TASK DESCRIPTION: Search the entries for the word "size" and copy each line that has it.

RECORDS FOR THIS EXERCISE:
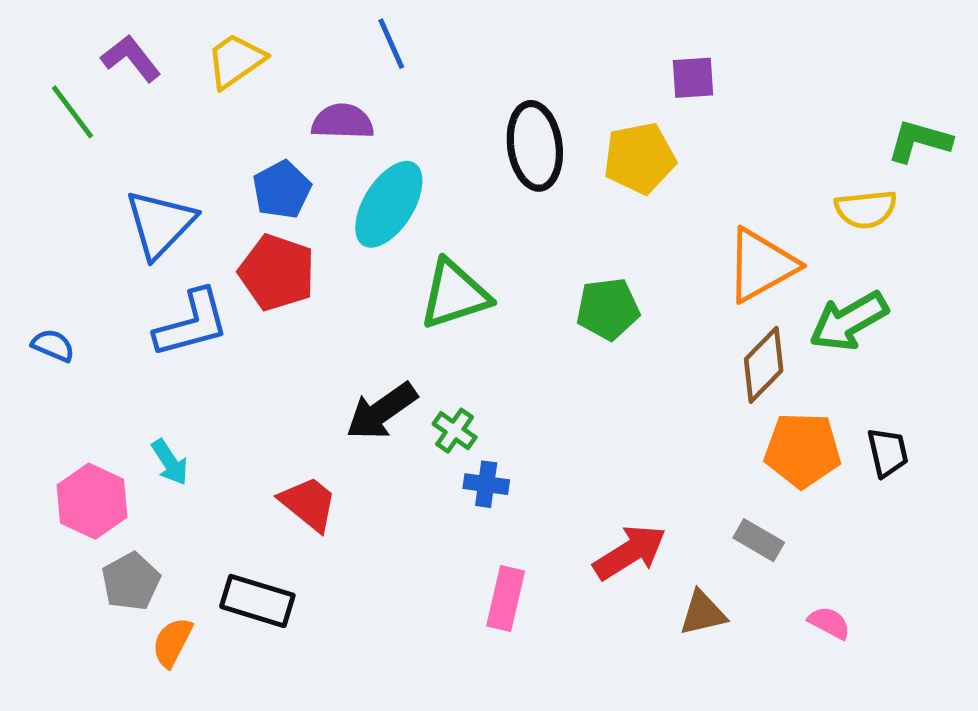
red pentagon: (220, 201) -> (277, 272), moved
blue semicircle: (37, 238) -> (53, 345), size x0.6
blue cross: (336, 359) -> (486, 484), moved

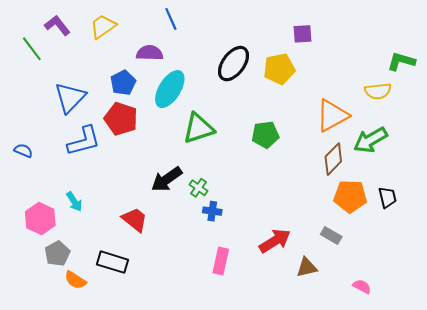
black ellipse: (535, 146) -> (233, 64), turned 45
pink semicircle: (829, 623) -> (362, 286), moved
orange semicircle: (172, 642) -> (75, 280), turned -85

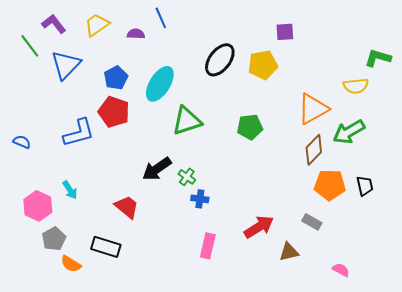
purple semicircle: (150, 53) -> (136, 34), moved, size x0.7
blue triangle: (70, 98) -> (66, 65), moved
==
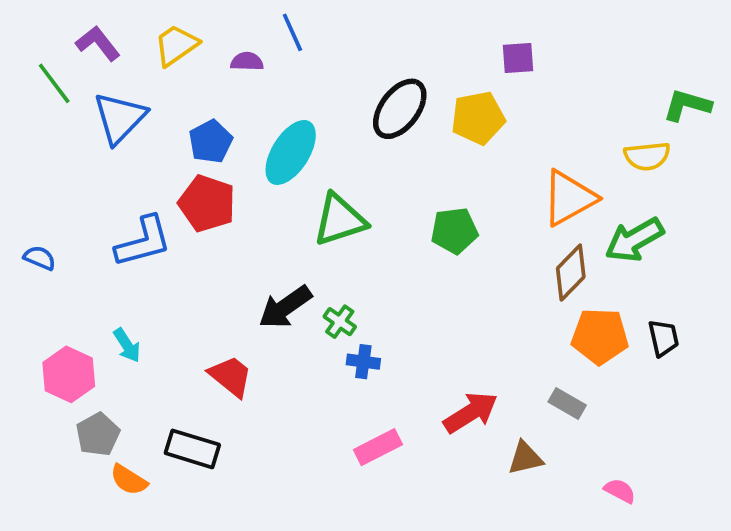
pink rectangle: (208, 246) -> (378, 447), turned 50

SOLUTION FOR THIS PROBLEM:
blue semicircle: (37, 238) -> (53, 345), size x0.6
purple semicircle: (150, 53) -> (136, 34), moved, size x0.7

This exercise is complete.